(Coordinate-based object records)

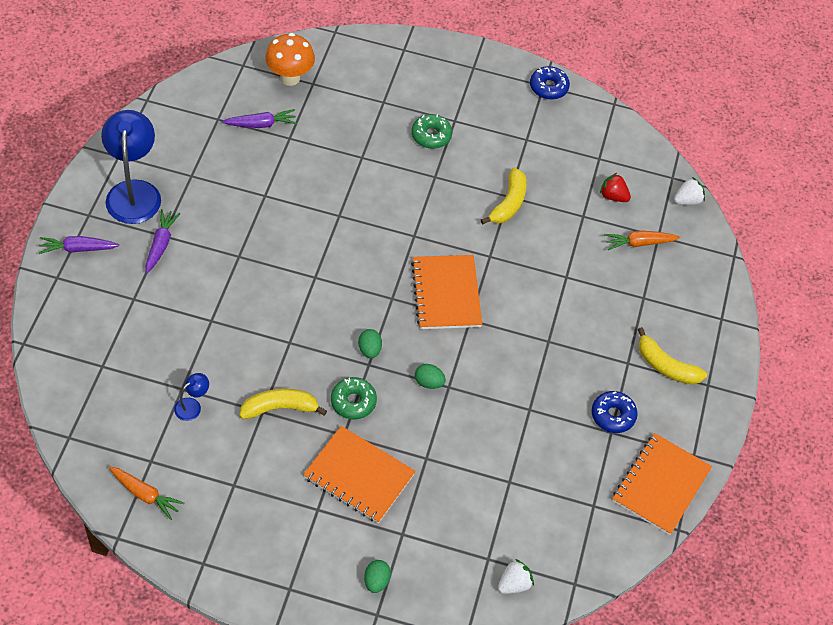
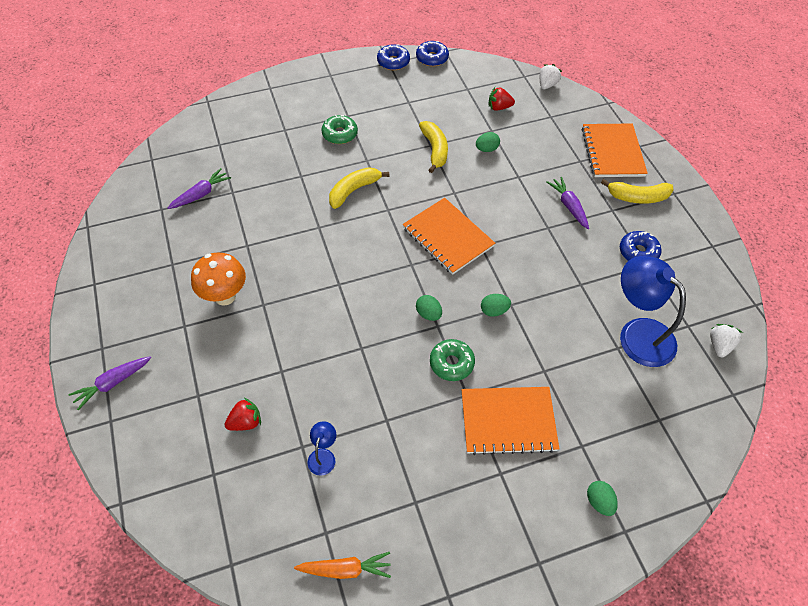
camera: 30 degrees left, 0 degrees up
(134, 192) = (130, 305): blue lamp -> blue lamp (638, 333)
(154, 342) = (246, 422): none -> red strawberry
(161, 244) = (187, 334): purple carrot -> purple carrot (569, 206)
(280, 408) = (398, 407): yellow banana -> yellow banana (354, 190)
(290, 78) = (197, 149): orange mushroom -> orange mushroom (225, 296)
(514, 584) = (695, 426): white strawberry -> white strawberry (719, 345)
(560, 232) = (486, 149): none -> green egg
(592, 105) = (432, 58): none -> blue donut
(639, 243) = (543, 128): orange carrot -> none
(661, 485) = (714, 281): orange notebook -> orange notebook (612, 152)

→ **How to complete this task**:
Pictures aside, restate the entries word for word.

→ **Output for this exercise**:
camera: 30 degrees left, 0 degrees up
(134, 192) = (130, 305): blue lamp -> blue lamp (638, 333)
(154, 342) = (246, 422): none -> red strawberry
(161, 244) = (187, 334): purple carrot -> purple carrot (569, 206)
(280, 408) = (398, 407): yellow banana -> yellow banana (354, 190)
(290, 78) = (197, 149): orange mushroom -> orange mushroom (225, 296)
(514, 584) = (695, 426): white strawberry -> white strawberry (719, 345)
(560, 232) = (486, 149): none -> green egg
(592, 105) = (432, 58): none -> blue donut
(639, 243) = (543, 128): orange carrot -> none
(661, 485) = (714, 281): orange notebook -> orange notebook (612, 152)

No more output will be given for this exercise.